→ **EXERCISE DIRECTIONS**
State the number of lines in the listing that contain "RFID". No further words are expected.

→ **TASK MATERIAL**
BEGIN

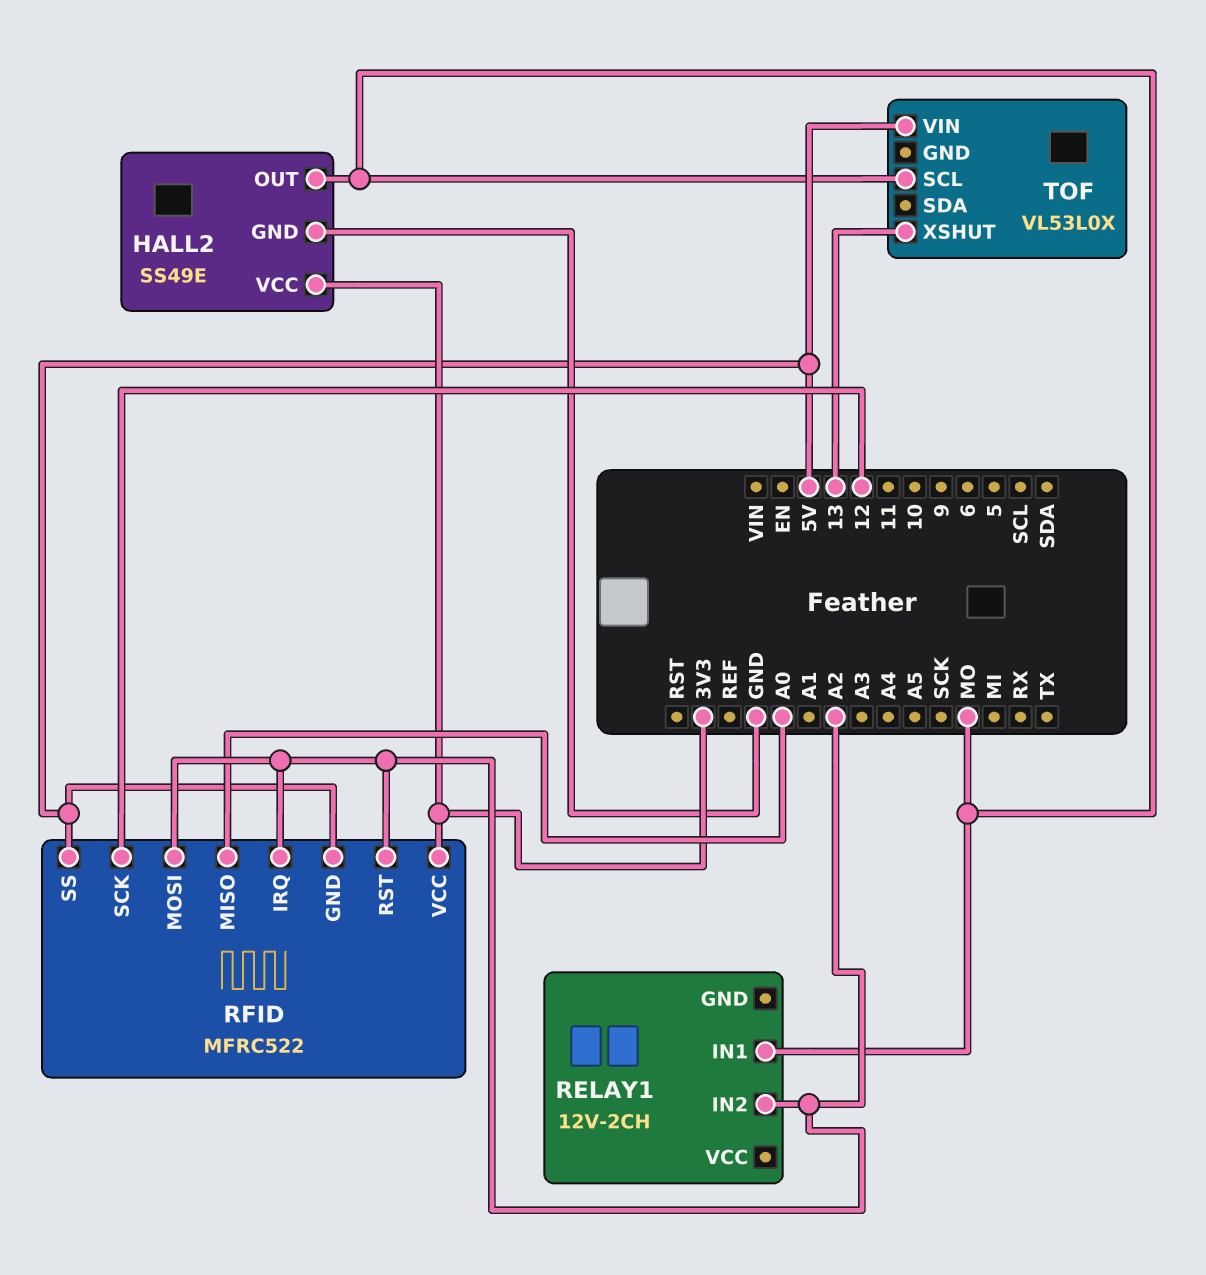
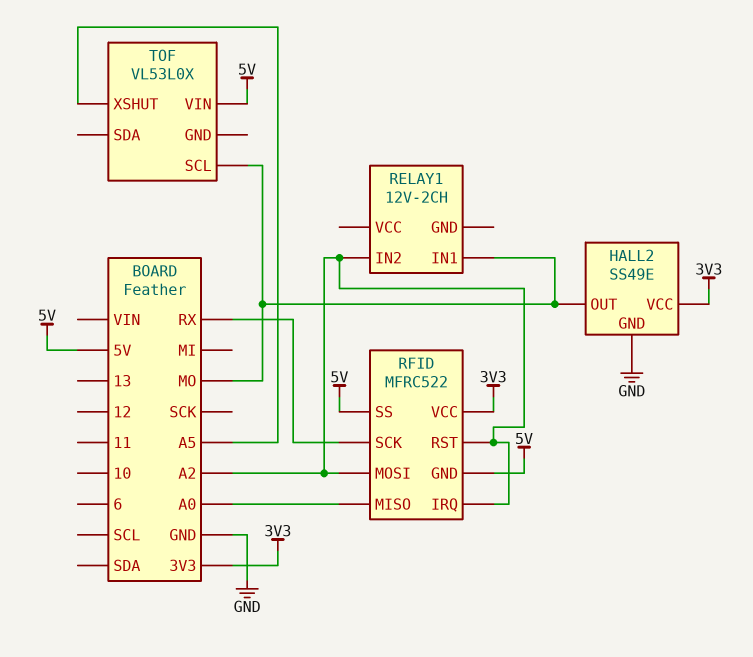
RFID pin SCK: 12 -> RX
TOF pin XSHUT: 13 -> A5

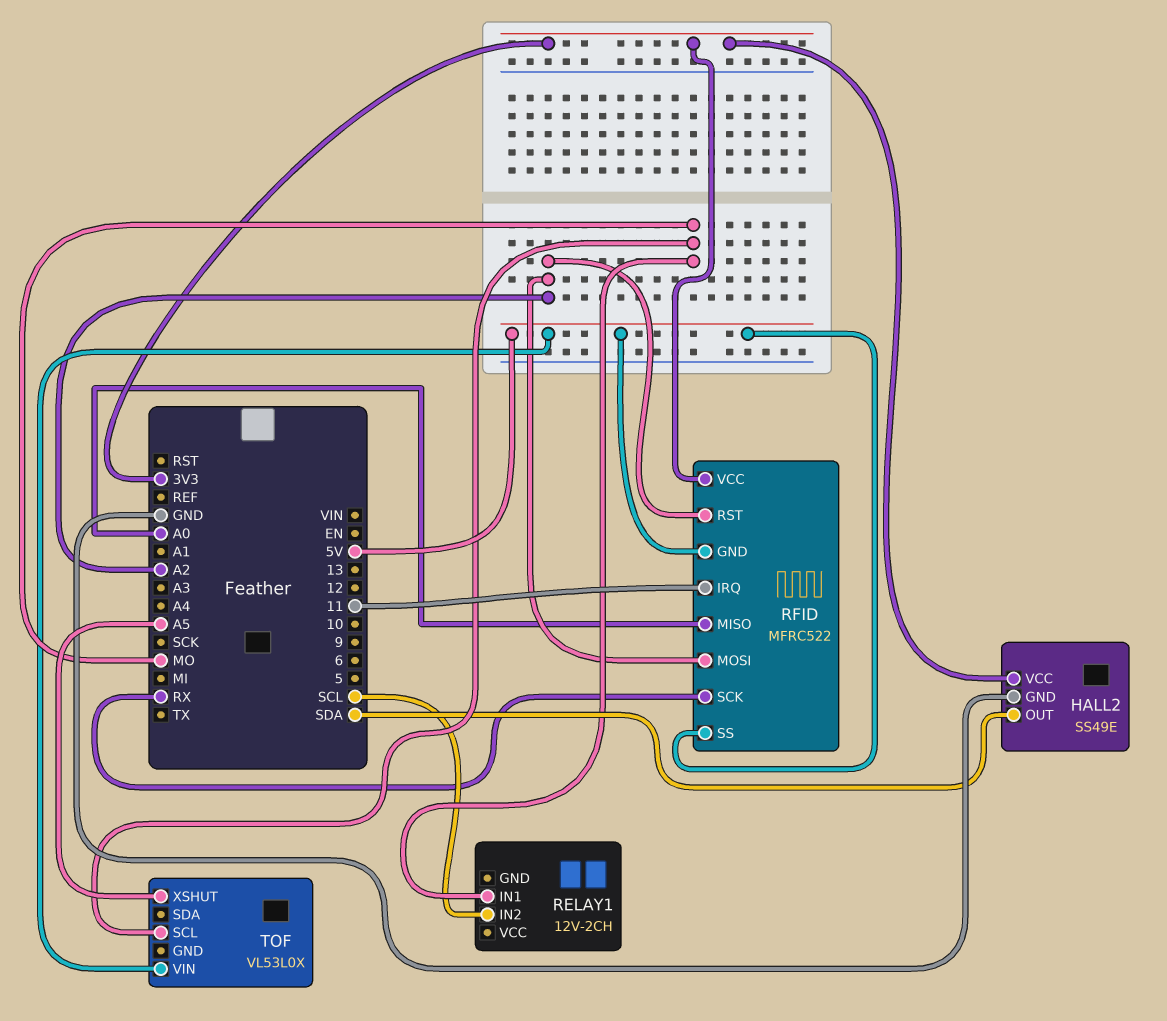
HALL2 pin OUT: MO -> SDA
RELAY1 pin IN2: A2 -> SCL
RFID pin IRQ: A2 -> 11

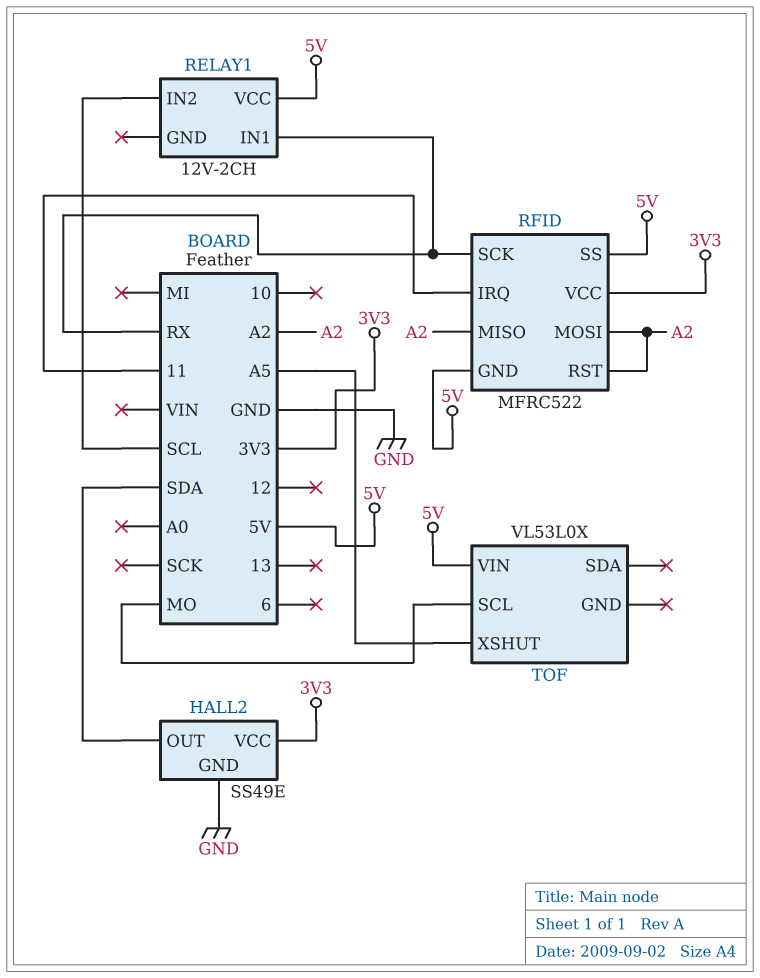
RELAY1 pin IN1: MO -> RX
RELAY1 pin VCC: none -> 5V
RFID pin MISO: A0 -> A2

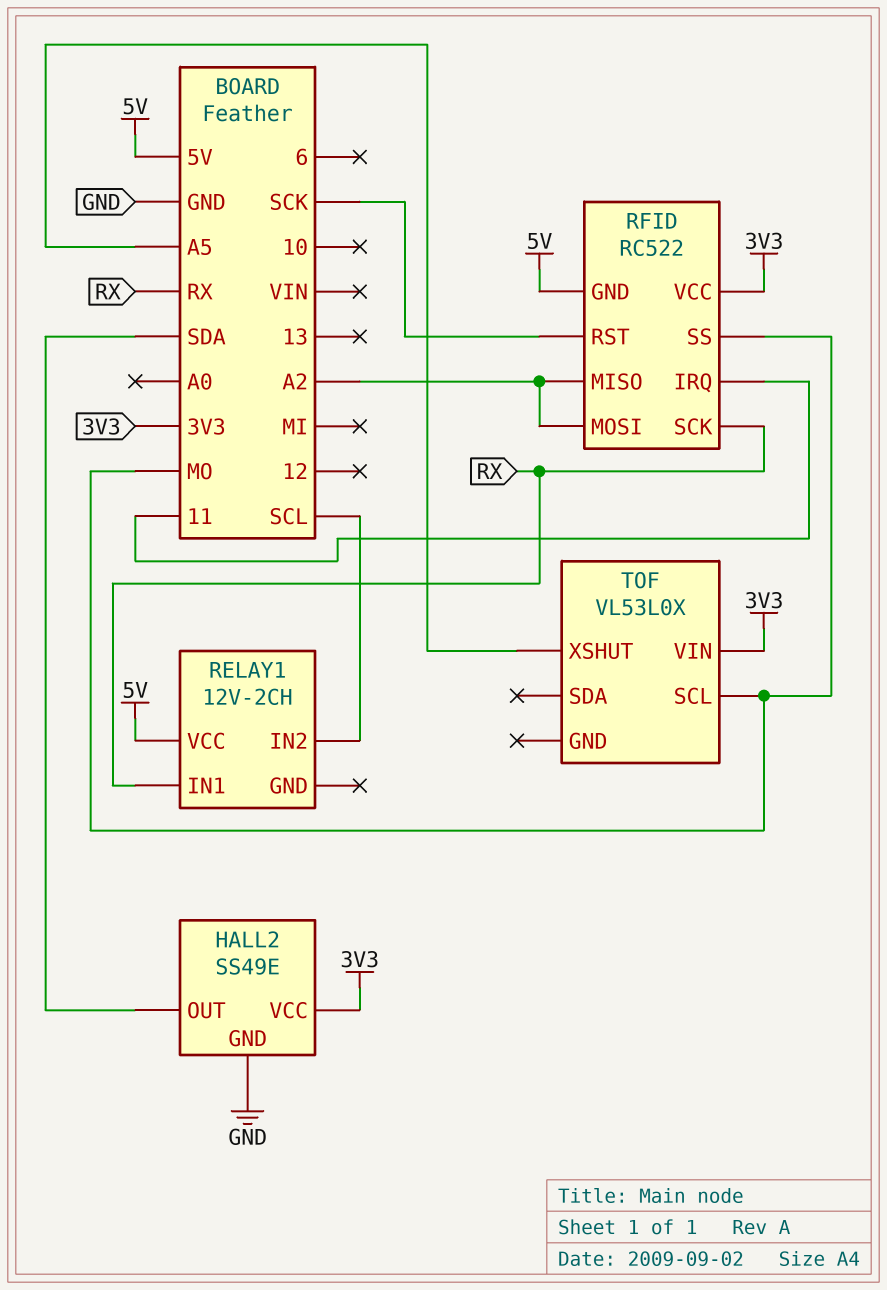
RFID: MFRC522 -> RC522
RFID pin RST: A2 -> SCK
RFID pin SS: 5V -> MO
TOF pin VIN: 5V -> 3V3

END

→ **RESPONSE TO THIS EXERCISE**
6